EXERCISE INPUTS —
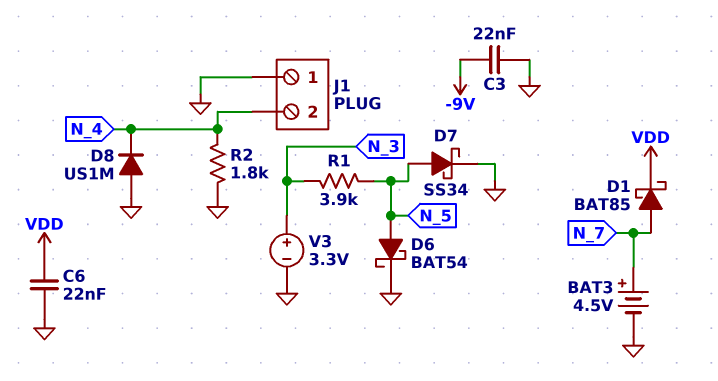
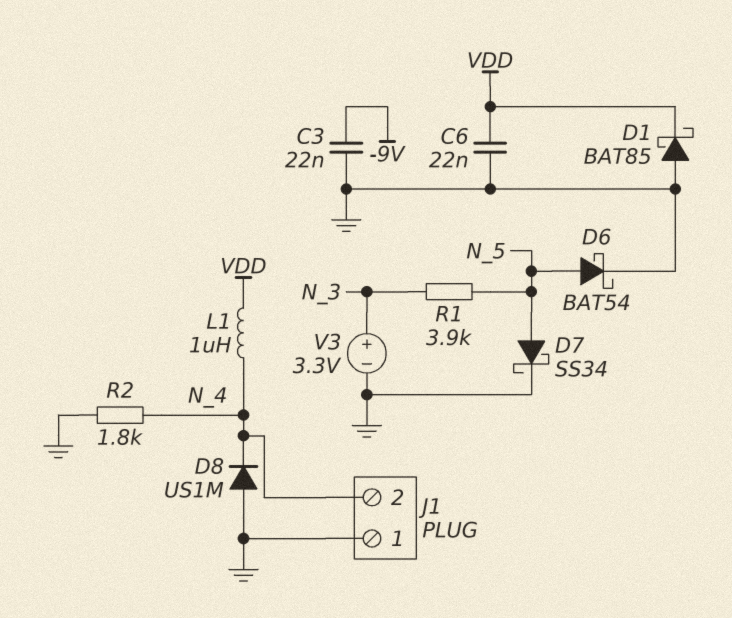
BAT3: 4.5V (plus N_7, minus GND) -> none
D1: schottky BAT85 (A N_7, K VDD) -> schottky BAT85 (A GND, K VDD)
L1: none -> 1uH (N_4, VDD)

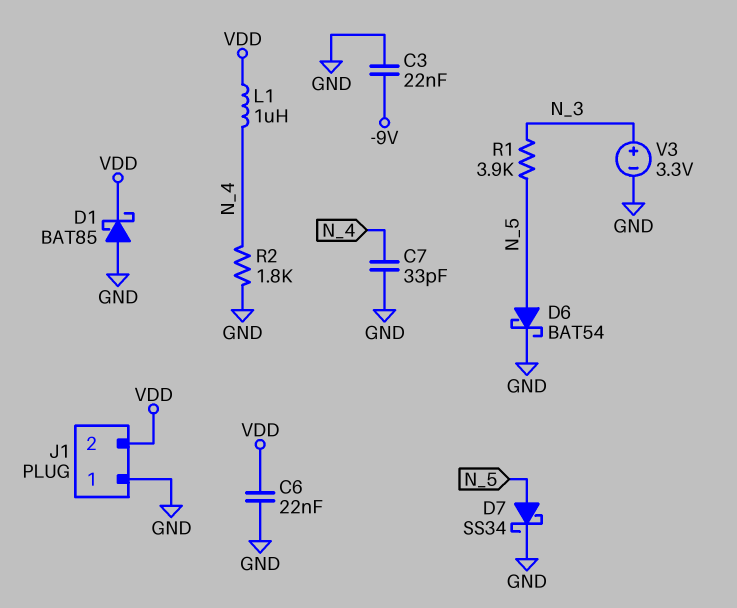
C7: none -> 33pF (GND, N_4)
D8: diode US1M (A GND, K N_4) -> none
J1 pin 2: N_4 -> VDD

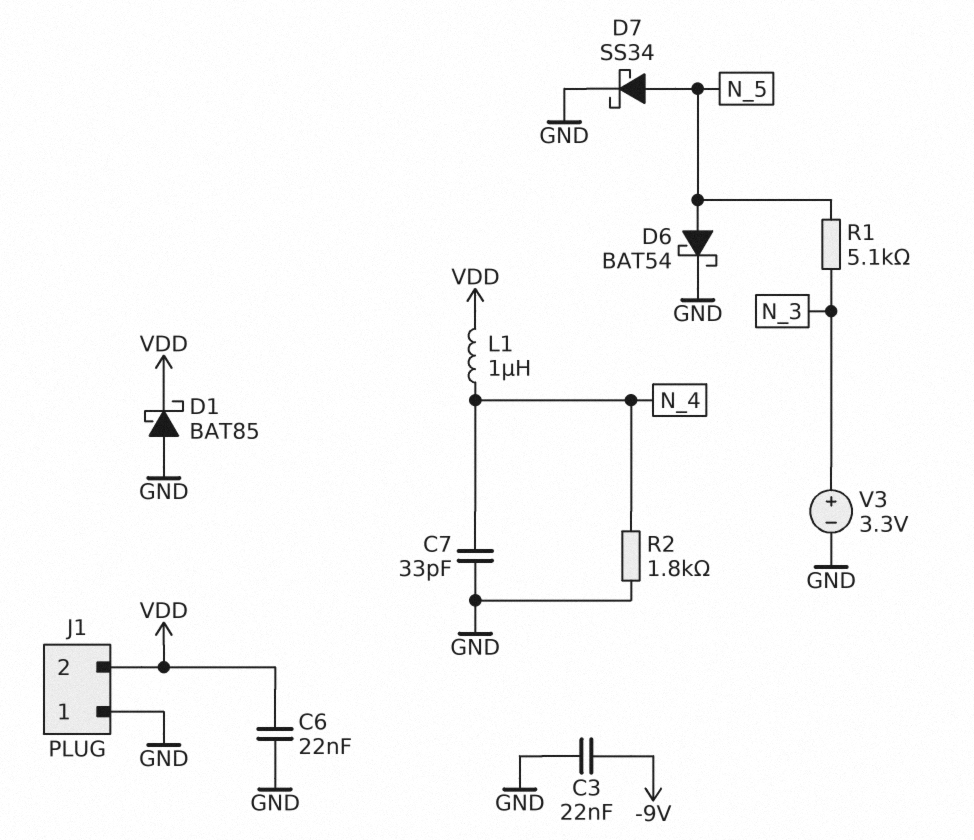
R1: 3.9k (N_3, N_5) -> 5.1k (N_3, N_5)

DESCRIPTION OF THE TASK — Every line above with the word "none" belongs in the answer, copied as written.

REPLY TO THE EXERCISE —
BAT3: 4.5V (plus N_7, minus GND) -> none
L1: none -> 1uH (N_4, VDD)
C7: none -> 33pF (GND, N_4)
D8: diode US1M (A GND, K N_4) -> none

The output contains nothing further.